Extracted material Block Start

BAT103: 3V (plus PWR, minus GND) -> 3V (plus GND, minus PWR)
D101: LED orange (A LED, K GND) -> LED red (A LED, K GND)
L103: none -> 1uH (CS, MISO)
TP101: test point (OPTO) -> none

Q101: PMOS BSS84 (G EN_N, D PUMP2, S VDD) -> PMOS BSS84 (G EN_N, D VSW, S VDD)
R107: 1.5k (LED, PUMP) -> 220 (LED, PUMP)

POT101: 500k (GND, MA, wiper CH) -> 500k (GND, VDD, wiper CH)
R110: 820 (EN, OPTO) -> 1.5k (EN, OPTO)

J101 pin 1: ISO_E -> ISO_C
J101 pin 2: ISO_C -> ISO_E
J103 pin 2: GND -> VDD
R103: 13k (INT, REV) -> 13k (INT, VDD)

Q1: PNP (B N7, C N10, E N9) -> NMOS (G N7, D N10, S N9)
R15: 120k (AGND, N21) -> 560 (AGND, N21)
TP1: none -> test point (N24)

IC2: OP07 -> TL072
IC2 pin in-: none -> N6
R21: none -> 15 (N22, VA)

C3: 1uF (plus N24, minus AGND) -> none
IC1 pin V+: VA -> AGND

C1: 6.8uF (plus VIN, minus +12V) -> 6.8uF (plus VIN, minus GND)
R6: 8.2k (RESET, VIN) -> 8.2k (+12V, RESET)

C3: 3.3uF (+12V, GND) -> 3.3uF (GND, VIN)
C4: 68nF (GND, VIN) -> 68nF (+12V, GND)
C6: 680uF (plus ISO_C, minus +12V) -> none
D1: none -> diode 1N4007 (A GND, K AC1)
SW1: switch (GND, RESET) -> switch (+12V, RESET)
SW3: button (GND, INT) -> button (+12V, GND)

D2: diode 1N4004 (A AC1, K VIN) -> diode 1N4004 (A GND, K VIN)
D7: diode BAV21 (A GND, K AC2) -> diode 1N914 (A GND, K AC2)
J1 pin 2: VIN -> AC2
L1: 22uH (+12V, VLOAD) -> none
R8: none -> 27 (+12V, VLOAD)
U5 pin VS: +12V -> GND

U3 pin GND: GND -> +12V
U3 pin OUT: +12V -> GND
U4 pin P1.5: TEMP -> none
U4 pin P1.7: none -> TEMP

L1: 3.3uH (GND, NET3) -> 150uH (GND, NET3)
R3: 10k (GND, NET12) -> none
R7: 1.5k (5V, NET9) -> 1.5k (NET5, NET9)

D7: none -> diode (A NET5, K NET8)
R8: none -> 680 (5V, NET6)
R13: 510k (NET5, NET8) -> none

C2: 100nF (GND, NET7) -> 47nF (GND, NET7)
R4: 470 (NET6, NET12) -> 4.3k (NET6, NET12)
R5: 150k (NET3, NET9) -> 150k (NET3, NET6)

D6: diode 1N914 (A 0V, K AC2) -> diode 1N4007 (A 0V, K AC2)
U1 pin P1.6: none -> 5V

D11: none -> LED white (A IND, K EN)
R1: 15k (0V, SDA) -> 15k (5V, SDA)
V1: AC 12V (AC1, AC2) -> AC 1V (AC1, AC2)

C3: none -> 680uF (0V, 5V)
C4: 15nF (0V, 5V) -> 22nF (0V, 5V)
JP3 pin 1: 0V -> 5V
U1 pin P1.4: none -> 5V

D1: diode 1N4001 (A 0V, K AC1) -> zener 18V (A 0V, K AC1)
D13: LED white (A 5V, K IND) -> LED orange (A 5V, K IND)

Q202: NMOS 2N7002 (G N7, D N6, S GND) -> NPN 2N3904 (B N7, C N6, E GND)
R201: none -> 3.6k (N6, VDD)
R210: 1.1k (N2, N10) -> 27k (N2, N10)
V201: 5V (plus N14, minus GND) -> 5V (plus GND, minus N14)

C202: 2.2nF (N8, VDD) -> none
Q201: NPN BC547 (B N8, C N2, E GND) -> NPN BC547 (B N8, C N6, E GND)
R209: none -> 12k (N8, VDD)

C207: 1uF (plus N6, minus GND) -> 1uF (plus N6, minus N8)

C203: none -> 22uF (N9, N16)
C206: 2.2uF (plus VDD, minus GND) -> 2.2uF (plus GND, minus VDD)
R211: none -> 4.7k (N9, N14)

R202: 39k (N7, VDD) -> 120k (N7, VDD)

Extracted material Block End

▶ [What is being asked] A verbatim copy of all the records is required. Write it out in full.

▶ [Answer to this problem]
BAT103: 3V (plus PWR, minus GND) -> 3V (plus GND, minus PWR)
D101: LED orange (A LED, K GND) -> LED red (A LED, K GND)
L103: none -> 1uH (CS, MISO)
TP101: test point (OPTO) -> none

Q101: PMOS BSS84 (G EN_N, D PUMP2, S VDD) -> PMOS BSS84 (G EN_N, D VSW, S VDD)
R107: 1.5k (LED, PUMP) -> 220 (LED, PUMP)

POT101: 500k (GND, MA, wiper CH) -> 500k (GND, VDD, wiper CH)
R110: 820 (EN, OPTO) -> 1.5k (EN, OPTO)

J101 pin 1: ISO_E -> ISO_C
J101 pin 2: ISO_C -> ISO_E
J103 pin 2: GND -> VDD
R103: 13k (INT, REV) -> 13k (INT, VDD)

Q1: PNP (B N7, C N10, E N9) -> NMOS (G N7, D N10, S N9)
R15: 120k (AGND, N21) -> 560 (AGND, N21)
TP1: none -> test point (N24)

IC2: OP07 -> TL072
IC2 pin in-: none -> N6
R21: none -> 15 (N22, VA)

C3: 1uF (plus N24, minus AGND) -> none
IC1 pin V+: VA -> AGND

C1: 6.8uF (plus VIN, minus +12V) -> 6.8uF (plus VIN, minus GND)
R6: 8.2k (RESET, VIN) -> 8.2k (+12V, RESET)

C3: 3.3uF (+12V, GND) -> 3.3uF (GND, VIN)
C4: 68nF (GND, VIN) -> 68nF (+12V, GND)
C6: 680uF (plus ISO_C, minus +12V) -> none
D1: none -> diode 1N4007 (A GND, K AC1)
SW1: switch (GND, RESET) -> switch (+12V, RESET)
SW3: button (GND, INT) -> button (+12V, GND)

D2: diode 1N4004 (A AC1, K VIN) -> diode 1N4004 (A GND, K VIN)
D7: diode BAV21 (A GND, K AC2) -> diode 1N914 (A GND, K AC2)
J1 pin 2: VIN -> AC2
L1: 22uH (+12V, VLOAD) -> none
R8: none -> 27 (+12V, VLOAD)
U5 pin VS: +12V -> GND

U3 pin GND: GND -> +12V
U3 pin OUT: +12V -> GND
U4 pin P1.5: TEMP -> none
U4 pin P1.7: none -> TEMP

L1: 3.3uH (GND, NET3) -> 150uH (GND, NET3)
R3: 10k (GND, NET12) -> none
R7: 1.5k (5V, NET9) -> 1.5k (NET5, NET9)

D7: none -> diode (A NET5, K NET8)
R8: none -> 680 (5V, NET6)
R13: 510k (NET5, NET8) -> none

C2: 100nF (GND, NET7) -> 47nF (GND, NET7)
R4: 470 (NET6, NET12) -> 4.3k (NET6, NET12)
R5: 150k (NET3, NET9) -> 150k (NET3, NET6)

D6: diode 1N914 (A 0V, K AC2) -> diode 1N4007 (A 0V, K AC2)
U1 pin P1.6: none -> 5V

D11: none -> LED white (A IND, K EN)
R1: 15k (0V, SDA) -> 15k (5V, SDA)
V1: AC 12V (AC1, AC2) -> AC 1V (AC1, AC2)

C3: none -> 680uF (0V, 5V)
C4: 15nF (0V, 5V) -> 22nF (0V, 5V)
JP3 pin 1: 0V -> 5V
U1 pin P1.4: none -> 5V

D1: diode 1N4001 (A 0V, K AC1) -> zener 18V (A 0V, K AC1)
D13: LED white (A 5V, K IND) -> LED orange (A 5V, K IND)

Q202: NMOS 2N7002 (G N7, D N6, S GND) -> NPN 2N3904 (B N7, C N6, E GND)
R201: none -> 3.6k (N6, VDD)
R210: 1.1k (N2, N10) -> 27k (N2, N10)
V201: 5V (plus N14, minus GND) -> 5V (plus GND, minus N14)

C202: 2.2nF (N8, VDD) -> none
Q201: NPN BC547 (B N8, C N2, E GND) -> NPN BC547 (B N8, C N6, E GND)
R209: none -> 12k (N8, VDD)

C207: 1uF (plus N6, minus GND) -> 1uF (plus N6, minus N8)

C203: none -> 22uF (N9, N16)
C206: 2.2uF (plus VDD, minus GND) -> 2.2uF (plus GND, minus VDD)
R211: none -> 4.7k (N9, N14)

R202: 39k (N7, VDD) -> 120k (N7, VDD)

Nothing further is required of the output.